SUPPLIED DATA:
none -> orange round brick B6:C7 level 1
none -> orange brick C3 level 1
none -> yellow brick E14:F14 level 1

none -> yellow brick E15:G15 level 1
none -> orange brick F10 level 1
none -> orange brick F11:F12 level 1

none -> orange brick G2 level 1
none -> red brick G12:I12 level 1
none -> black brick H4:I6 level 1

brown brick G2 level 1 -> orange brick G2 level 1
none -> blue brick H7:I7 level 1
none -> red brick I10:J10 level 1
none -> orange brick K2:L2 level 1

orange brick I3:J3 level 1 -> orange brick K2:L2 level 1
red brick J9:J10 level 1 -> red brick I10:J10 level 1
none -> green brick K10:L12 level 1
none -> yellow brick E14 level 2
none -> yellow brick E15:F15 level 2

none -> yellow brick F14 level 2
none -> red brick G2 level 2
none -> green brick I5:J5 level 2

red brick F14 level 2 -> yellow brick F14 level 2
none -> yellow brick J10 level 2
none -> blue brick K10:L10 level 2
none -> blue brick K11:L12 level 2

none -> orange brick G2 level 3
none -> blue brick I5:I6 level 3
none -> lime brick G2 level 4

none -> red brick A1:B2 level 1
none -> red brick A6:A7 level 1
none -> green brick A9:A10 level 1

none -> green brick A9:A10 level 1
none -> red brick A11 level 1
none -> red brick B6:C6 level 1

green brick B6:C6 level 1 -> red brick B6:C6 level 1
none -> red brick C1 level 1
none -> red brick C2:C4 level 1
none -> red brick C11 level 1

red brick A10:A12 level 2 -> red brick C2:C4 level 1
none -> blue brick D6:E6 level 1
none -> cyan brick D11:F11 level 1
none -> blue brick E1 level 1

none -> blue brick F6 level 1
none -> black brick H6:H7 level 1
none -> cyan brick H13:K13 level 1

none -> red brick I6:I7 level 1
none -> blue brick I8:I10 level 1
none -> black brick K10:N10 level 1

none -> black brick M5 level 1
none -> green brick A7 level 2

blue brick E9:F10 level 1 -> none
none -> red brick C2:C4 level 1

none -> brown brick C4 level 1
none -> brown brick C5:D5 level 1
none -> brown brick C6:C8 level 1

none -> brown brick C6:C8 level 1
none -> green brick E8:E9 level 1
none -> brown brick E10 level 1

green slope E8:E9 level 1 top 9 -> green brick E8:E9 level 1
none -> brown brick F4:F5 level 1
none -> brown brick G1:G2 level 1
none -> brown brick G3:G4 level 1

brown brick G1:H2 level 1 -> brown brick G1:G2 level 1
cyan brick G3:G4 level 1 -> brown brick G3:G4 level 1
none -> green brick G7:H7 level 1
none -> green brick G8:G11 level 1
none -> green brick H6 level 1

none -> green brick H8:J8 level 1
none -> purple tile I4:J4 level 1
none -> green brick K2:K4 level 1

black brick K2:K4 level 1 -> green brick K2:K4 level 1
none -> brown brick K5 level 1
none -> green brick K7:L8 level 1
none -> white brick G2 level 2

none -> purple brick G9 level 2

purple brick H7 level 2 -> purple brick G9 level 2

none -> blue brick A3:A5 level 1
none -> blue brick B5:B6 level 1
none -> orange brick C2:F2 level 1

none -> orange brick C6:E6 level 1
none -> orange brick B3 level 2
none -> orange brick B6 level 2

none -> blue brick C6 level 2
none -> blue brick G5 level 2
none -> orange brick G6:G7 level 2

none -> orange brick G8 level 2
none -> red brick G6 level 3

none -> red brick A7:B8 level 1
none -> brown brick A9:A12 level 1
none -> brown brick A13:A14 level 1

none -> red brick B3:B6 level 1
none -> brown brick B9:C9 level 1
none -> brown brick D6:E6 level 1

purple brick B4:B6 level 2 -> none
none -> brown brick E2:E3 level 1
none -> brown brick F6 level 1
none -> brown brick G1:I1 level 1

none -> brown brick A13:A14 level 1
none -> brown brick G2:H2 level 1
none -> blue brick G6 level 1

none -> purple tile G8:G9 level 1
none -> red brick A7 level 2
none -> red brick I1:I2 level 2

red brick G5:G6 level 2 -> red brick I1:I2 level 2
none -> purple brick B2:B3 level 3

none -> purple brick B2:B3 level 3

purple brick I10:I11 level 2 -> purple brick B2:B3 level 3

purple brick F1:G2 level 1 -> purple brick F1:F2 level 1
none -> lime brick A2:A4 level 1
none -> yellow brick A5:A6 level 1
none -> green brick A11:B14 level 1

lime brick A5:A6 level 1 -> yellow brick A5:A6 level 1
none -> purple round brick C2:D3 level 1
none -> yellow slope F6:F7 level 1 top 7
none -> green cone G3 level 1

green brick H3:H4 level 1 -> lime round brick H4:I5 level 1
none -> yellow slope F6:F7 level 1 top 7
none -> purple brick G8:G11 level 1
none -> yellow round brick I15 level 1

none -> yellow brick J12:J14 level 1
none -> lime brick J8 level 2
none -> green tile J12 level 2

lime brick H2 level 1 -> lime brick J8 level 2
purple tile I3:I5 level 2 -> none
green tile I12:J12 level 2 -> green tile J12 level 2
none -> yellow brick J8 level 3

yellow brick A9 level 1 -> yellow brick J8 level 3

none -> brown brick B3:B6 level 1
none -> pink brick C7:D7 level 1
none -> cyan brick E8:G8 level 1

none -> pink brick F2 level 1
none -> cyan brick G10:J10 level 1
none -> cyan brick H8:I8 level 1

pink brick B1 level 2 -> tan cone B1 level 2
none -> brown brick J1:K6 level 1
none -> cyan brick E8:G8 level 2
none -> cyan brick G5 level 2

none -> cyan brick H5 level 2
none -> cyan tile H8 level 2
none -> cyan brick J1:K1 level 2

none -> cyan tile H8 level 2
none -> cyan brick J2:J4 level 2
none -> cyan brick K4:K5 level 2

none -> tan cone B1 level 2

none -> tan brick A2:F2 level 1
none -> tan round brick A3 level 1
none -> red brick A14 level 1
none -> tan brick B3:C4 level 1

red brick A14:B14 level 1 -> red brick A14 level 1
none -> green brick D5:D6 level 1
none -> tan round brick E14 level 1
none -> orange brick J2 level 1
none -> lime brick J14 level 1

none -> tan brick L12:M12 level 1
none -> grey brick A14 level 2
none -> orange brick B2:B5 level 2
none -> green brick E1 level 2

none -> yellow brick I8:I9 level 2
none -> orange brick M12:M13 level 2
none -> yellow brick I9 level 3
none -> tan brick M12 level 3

REQUIRED WORK: Report each line of the entries where the word "round" occurs.

RESPONSE BELOW:
none -> orange round brick B6:C7 level 1
none -> purple round brick C2:D3 level 1
green brick H3:H4 level 1 -> lime round brick H4:I5 level 1
none -> yellow round brick I15 level 1
none -> tan round brick A3 level 1
none -> tan round brick E14 level 1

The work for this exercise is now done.